▶ **Record excerpts**
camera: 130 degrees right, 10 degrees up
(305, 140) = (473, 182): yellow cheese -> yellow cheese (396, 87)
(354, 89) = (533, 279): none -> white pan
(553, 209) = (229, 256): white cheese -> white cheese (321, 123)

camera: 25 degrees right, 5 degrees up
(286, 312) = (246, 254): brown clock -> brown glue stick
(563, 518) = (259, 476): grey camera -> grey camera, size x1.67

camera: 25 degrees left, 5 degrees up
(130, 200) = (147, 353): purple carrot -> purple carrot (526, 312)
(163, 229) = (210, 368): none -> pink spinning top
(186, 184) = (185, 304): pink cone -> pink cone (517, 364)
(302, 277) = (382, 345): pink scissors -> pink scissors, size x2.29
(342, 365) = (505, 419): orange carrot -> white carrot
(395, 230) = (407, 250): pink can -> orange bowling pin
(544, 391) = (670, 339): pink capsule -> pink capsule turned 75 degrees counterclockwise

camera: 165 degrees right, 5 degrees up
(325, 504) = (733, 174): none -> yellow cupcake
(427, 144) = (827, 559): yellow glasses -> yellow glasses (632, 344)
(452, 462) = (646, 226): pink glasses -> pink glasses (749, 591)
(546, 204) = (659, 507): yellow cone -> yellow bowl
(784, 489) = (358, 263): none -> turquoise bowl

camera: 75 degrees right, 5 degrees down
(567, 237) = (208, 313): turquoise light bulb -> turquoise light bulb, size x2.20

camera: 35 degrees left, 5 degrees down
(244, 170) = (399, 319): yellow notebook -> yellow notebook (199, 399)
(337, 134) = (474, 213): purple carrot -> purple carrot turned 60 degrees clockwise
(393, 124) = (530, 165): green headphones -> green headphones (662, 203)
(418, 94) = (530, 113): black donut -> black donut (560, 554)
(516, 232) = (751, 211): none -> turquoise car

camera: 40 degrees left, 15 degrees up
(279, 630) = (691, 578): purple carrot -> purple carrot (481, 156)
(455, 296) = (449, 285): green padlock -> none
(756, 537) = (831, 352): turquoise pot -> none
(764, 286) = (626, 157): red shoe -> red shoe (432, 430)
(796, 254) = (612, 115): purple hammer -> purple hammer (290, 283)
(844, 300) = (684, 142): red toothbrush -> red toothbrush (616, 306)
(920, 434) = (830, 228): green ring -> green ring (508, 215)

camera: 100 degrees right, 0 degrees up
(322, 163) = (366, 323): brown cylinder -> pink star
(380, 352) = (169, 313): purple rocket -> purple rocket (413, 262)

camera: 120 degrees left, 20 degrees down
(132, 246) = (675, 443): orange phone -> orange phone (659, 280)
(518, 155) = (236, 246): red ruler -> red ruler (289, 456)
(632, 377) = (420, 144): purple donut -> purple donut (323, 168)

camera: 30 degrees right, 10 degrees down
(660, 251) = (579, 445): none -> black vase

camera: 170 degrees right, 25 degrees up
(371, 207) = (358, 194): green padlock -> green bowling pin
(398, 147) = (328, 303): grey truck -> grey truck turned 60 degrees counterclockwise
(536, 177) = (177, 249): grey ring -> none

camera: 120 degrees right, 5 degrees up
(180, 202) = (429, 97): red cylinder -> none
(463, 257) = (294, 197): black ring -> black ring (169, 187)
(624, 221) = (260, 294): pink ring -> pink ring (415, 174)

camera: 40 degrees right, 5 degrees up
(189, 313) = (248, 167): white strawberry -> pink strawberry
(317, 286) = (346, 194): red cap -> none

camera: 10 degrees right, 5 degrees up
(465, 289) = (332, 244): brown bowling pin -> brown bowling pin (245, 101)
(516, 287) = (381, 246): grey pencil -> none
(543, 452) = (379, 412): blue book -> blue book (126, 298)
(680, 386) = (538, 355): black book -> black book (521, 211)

▶ **The task**
Could you copy each line above word for word?

▶ **Solution**
camera: 130 degrees right, 10 degrees up
(305, 140) = (473, 182): yellow cheese -> yellow cheese (396, 87)
(354, 89) = (533, 279): none -> white pan
(553, 209) = (229, 256): white cheese -> white cheese (321, 123)

camera: 25 degrees right, 5 degrees up
(286, 312) = (246, 254): brown clock -> brown glue stick
(563, 518) = (259, 476): grey camera -> grey camera, size x1.67

camera: 25 degrees left, 5 degrees up
(130, 200) = (147, 353): purple carrot -> purple carrot (526, 312)
(163, 229) = (210, 368): none -> pink spinning top
(186, 184) = (185, 304): pink cone -> pink cone (517, 364)
(302, 277) = (382, 345): pink scissors -> pink scissors, size x2.29
(342, 365) = (505, 419): orange carrot -> white carrot
(395, 230) = (407, 250): pink can -> orange bowling pin
(544, 391) = (670, 339): pink capsule -> pink capsule turned 75 degrees counterclockwise

camera: 165 degrees right, 5 degrees up
(325, 504) = (733, 174): none -> yellow cupcake
(427, 144) = (827, 559): yellow glasses -> yellow glasses (632, 344)
(452, 462) = (646, 226): pink glasses -> pink glasses (749, 591)
(546, 204) = (659, 507): yellow cone -> yellow bowl
(784, 489) = (358, 263): none -> turquoise bowl

camera: 75 degrees right, 5 degrees down
(567, 237) = (208, 313): turquoise light bulb -> turquoise light bulb, size x2.20

camera: 35 degrees left, 5 degrees down
(244, 170) = (399, 319): yellow notebook -> yellow notebook (199, 399)
(337, 134) = (474, 213): purple carrot -> purple carrot turned 60 degrees clockwise
(393, 124) = (530, 165): green headphones -> green headphones (662, 203)
(418, 94) = (530, 113): black donut -> black donut (560, 554)
(516, 232) = (751, 211): none -> turquoise car

camera: 40 degrees left, 15 degrees up
(279, 630) = (691, 578): purple carrot -> purple carrot (481, 156)
(455, 296) = (449, 285): green padlock -> none
(756, 537) = (831, 352): turquoise pot -> none
(764, 286) = (626, 157): red shoe -> red shoe (432, 430)
(796, 254) = (612, 115): purple hammer -> purple hammer (290, 283)
(844, 300) = (684, 142): red toothbrush -> red toothbrush (616, 306)
(920, 434) = (830, 228): green ring -> green ring (508, 215)

camera: 100 degrees right, 0 degrees up
(322, 163) = (366, 323): brown cylinder -> pink star
(380, 352) = (169, 313): purple rocket -> purple rocket (413, 262)

camera: 120 degrees left, 20 degrees down
(132, 246) = (675, 443): orange phone -> orange phone (659, 280)
(518, 155) = (236, 246): red ruler -> red ruler (289, 456)
(632, 377) = (420, 144): purple donut -> purple donut (323, 168)

camera: 30 degrees right, 10 degrees down
(660, 251) = (579, 445): none -> black vase

camera: 170 degrees right, 25 degrees up
(371, 207) = (358, 194): green padlock -> green bowling pin
(398, 147) = (328, 303): grey truck -> grey truck turned 60 degrees counterclockwise
(536, 177) = (177, 249): grey ring -> none

camera: 120 degrees right, 5 degrees up
(180, 202) = (429, 97): red cylinder -> none
(463, 257) = (294, 197): black ring -> black ring (169, 187)
(624, 221) = (260, 294): pink ring -> pink ring (415, 174)

camera: 40 degrees right, 5 degrees up
(189, 313) = (248, 167): white strawberry -> pink strawberry
(317, 286) = (346, 194): red cap -> none

camera: 10 degrees right, 5 degrees up
(465, 289) = (332, 244): brown bowling pin -> brown bowling pin (245, 101)
(516, 287) = (381, 246): grey pencil -> none
(543, 452) = (379, 412): blue book -> blue book (126, 298)
(680, 386) = (538, 355): black book -> black book (521, 211)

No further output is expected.